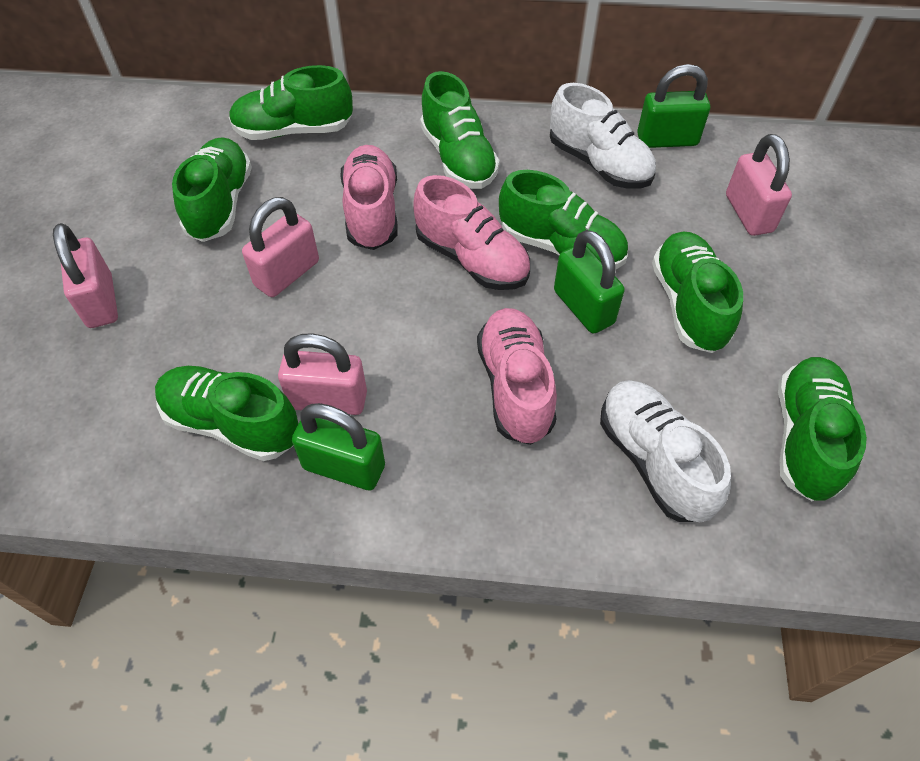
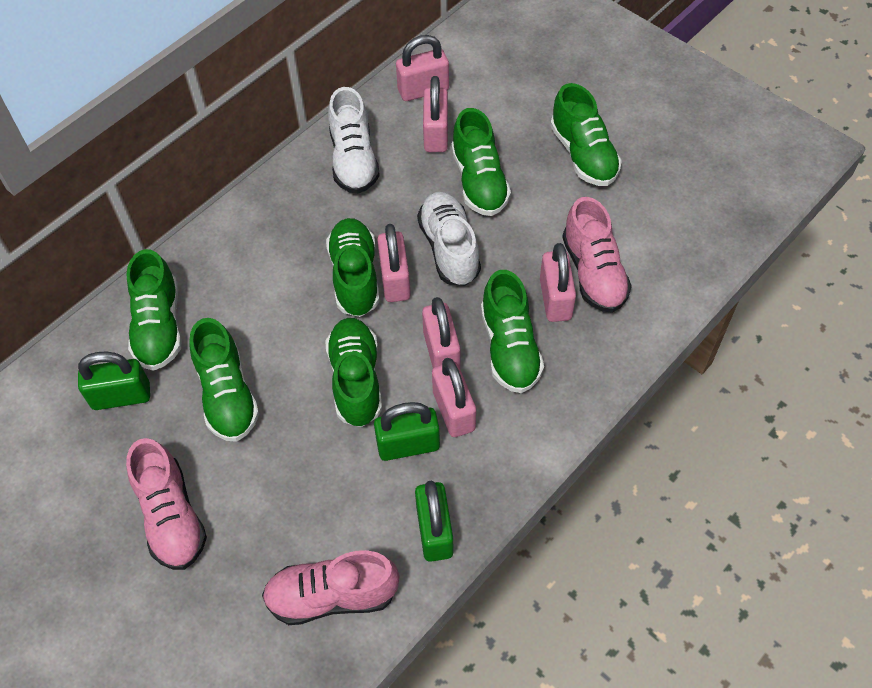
pink padlock: 4 -> 6

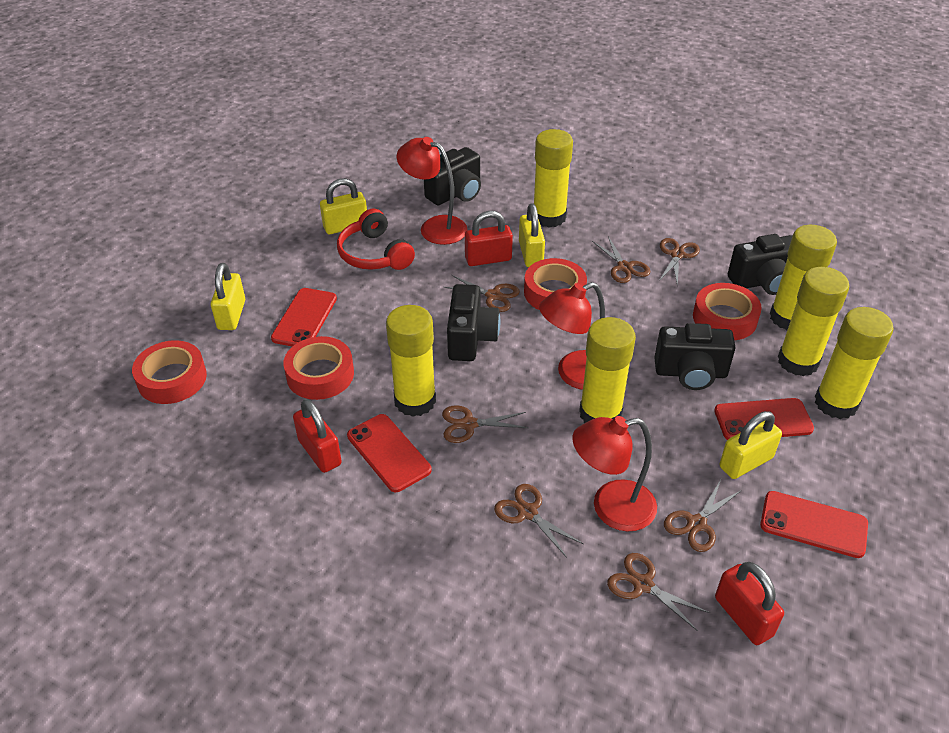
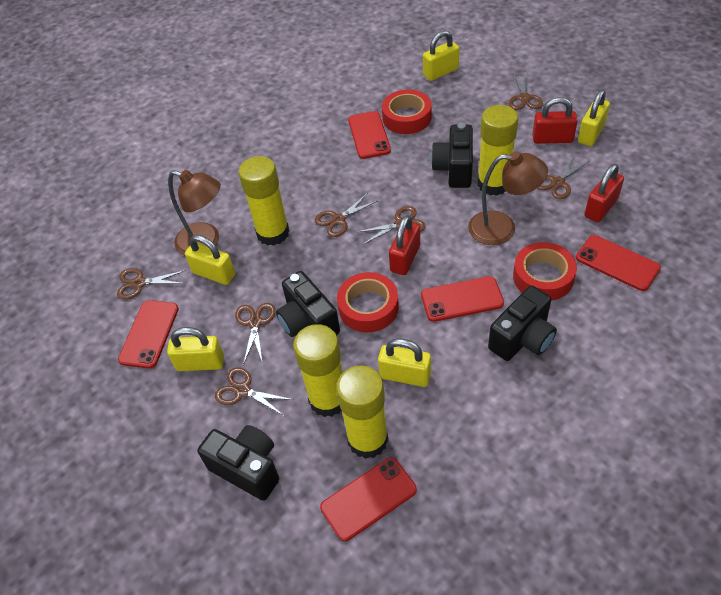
brown lamp: 0 -> 2
red headphones: 1 -> 0
red lamp: 3 -> 0
red phone: 4 -> 5
red tape: 4 -> 3
yellow glue stick: 6 -> 4
yellow padlock: 4 -> 5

──────────

§ WHAT IS BEING ASKED: Give an exact reproduction of the lines from the one with "red tape: 4 -> 3" to the final line of the entries, including both.

§ RESPONSE TO THIS EXERCISE:
red tape: 4 -> 3
yellow glue stick: 6 -> 4
yellow padlock: 4 -> 5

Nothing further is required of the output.